» Spatial reasoning data
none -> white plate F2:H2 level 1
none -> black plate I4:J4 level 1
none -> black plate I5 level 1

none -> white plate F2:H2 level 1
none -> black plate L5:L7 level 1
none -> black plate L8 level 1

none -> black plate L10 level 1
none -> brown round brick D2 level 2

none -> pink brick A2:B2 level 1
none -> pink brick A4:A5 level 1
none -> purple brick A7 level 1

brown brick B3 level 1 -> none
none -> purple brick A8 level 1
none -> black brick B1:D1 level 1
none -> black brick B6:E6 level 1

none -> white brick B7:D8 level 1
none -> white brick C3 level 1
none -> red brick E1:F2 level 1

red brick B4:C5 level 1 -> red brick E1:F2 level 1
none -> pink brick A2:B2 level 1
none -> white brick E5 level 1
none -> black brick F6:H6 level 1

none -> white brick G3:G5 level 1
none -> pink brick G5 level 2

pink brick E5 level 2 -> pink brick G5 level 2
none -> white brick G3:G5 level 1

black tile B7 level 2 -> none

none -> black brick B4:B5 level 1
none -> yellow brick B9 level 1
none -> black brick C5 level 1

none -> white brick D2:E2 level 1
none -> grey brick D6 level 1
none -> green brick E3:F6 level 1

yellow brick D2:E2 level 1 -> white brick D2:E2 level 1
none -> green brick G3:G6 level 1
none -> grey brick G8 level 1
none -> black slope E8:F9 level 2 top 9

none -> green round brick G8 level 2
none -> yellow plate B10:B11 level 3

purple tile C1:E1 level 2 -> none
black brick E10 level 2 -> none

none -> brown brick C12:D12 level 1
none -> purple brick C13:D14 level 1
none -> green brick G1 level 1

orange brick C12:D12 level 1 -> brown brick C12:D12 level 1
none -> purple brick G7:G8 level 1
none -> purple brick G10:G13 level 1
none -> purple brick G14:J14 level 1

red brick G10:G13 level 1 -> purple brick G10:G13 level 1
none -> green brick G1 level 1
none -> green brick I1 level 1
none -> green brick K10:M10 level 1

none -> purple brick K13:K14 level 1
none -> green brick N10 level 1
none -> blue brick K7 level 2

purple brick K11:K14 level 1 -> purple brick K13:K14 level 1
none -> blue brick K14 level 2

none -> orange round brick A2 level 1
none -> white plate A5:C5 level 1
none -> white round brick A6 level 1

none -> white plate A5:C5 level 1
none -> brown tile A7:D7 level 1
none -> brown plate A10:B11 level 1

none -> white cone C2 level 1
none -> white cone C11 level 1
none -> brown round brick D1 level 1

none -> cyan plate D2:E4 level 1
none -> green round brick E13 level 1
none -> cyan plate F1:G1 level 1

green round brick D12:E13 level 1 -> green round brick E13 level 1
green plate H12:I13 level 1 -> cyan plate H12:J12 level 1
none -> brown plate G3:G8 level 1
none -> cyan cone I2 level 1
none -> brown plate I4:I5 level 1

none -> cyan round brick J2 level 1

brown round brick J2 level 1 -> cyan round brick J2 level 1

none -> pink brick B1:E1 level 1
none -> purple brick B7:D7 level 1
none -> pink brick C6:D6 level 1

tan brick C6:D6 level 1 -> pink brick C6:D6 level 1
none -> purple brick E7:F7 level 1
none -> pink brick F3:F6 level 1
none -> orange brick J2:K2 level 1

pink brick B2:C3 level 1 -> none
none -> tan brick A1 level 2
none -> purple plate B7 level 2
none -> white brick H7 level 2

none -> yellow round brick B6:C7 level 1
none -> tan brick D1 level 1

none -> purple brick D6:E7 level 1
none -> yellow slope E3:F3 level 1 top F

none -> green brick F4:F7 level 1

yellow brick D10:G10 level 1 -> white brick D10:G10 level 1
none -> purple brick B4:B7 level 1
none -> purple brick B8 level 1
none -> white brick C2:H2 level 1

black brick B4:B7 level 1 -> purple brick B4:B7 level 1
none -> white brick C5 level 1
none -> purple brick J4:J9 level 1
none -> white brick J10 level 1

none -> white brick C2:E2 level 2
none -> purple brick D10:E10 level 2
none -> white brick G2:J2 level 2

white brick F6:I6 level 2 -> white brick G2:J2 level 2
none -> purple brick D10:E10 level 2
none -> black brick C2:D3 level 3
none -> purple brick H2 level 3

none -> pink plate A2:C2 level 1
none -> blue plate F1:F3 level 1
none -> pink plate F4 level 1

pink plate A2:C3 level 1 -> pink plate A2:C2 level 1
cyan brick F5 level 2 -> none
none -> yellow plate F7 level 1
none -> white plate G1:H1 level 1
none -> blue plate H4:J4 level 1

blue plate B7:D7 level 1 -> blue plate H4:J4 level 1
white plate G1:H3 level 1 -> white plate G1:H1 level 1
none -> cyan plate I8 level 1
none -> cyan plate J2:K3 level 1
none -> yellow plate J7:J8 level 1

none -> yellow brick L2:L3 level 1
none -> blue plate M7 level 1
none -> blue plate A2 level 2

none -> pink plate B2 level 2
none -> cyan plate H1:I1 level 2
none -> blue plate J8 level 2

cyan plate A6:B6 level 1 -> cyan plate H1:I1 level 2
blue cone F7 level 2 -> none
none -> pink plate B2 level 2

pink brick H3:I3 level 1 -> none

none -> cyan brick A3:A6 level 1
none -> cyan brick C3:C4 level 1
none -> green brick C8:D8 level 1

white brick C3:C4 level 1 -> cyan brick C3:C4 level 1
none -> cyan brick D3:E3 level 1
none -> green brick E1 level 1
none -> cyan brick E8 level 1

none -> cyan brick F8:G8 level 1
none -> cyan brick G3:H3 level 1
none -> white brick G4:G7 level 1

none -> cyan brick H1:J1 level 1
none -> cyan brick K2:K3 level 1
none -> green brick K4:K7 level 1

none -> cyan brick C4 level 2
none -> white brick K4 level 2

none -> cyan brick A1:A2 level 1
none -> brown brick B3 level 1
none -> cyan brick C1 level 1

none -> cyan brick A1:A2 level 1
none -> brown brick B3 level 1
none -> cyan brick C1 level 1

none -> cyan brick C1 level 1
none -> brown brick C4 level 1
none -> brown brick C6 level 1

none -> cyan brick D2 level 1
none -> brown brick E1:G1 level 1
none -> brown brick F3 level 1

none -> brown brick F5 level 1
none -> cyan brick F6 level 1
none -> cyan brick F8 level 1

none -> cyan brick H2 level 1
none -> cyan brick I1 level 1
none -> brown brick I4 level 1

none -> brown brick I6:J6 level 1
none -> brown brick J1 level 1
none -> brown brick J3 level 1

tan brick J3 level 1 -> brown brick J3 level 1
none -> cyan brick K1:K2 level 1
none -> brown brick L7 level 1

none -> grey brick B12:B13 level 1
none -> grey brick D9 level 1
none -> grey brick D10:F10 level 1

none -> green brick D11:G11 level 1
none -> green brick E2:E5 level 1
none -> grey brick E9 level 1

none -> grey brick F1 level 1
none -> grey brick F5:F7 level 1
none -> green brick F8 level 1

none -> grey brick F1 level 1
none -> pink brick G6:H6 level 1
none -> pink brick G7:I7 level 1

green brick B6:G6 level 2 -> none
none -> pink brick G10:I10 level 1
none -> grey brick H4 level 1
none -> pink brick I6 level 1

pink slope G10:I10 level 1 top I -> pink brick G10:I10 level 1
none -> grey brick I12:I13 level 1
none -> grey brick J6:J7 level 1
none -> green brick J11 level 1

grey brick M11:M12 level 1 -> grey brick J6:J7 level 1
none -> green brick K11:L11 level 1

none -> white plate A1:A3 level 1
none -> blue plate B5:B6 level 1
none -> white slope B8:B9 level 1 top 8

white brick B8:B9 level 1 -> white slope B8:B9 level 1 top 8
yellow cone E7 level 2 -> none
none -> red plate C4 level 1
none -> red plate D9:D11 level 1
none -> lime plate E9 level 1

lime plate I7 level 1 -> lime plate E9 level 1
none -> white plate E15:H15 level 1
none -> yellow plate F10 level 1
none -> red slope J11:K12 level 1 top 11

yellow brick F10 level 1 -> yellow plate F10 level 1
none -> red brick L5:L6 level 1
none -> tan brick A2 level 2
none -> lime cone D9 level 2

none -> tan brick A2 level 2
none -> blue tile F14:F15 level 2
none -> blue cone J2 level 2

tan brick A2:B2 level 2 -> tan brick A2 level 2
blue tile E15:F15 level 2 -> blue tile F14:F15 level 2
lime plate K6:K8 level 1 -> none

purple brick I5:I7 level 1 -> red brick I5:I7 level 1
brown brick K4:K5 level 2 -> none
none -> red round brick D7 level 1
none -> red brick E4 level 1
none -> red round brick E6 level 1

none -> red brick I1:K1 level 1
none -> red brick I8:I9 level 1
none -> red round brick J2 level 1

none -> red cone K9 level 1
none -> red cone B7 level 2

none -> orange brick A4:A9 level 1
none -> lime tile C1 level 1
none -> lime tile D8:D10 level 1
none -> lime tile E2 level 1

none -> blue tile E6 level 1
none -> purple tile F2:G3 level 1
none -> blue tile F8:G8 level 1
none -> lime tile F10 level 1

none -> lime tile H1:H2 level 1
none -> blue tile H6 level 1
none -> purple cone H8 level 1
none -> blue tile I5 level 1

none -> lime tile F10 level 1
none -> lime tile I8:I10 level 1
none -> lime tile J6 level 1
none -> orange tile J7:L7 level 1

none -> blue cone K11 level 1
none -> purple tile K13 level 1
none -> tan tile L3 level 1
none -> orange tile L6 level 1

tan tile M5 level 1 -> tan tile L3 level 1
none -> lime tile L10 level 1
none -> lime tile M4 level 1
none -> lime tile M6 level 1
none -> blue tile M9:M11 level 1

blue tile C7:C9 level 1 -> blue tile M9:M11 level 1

» Problem to solve
Return, word for word, the lines of the data above from the line with "purple brick I5:I7" through the line with "none -> lime tile M4 level 1", inclusive.

» Response for this exercise
purple brick I5:I7 level 1 -> red brick I5:I7 level 1
brown brick K4:K5 level 2 -> none
none -> red round brick D7 level 1
none -> red brick E4 level 1
none -> red round brick E6 level 1

none -> red brick I1:K1 level 1
none -> red brick I8:I9 level 1
none -> red round brick J2 level 1

none -> red cone K9 level 1
none -> red cone B7 level 2

none -> orange brick A4:A9 level 1
none -> lime tile C1 level 1
none -> lime tile D8:D10 level 1
none -> lime tile E2 level 1

none -> blue tile E6 level 1
none -> purple tile F2:G3 level 1
none -> blue tile F8:G8 level 1
none -> lime tile F10 level 1

none -> lime tile H1:H2 level 1
none -> blue tile H6 level 1
none -> purple cone H8 level 1
none -> blue tile I5 level 1

none -> lime tile F10 level 1
none -> lime tile I8:I10 level 1
none -> lime tile J6 level 1
none -> orange tile J7:L7 level 1

none -> blue cone K11 level 1
none -> purple tile K13 level 1
none -> tan tile L3 level 1
none -> orange tile L6 level 1

tan tile M5 level 1 -> tan tile L3 level 1
none -> lime tile L10 level 1
none -> lime tile M4 level 1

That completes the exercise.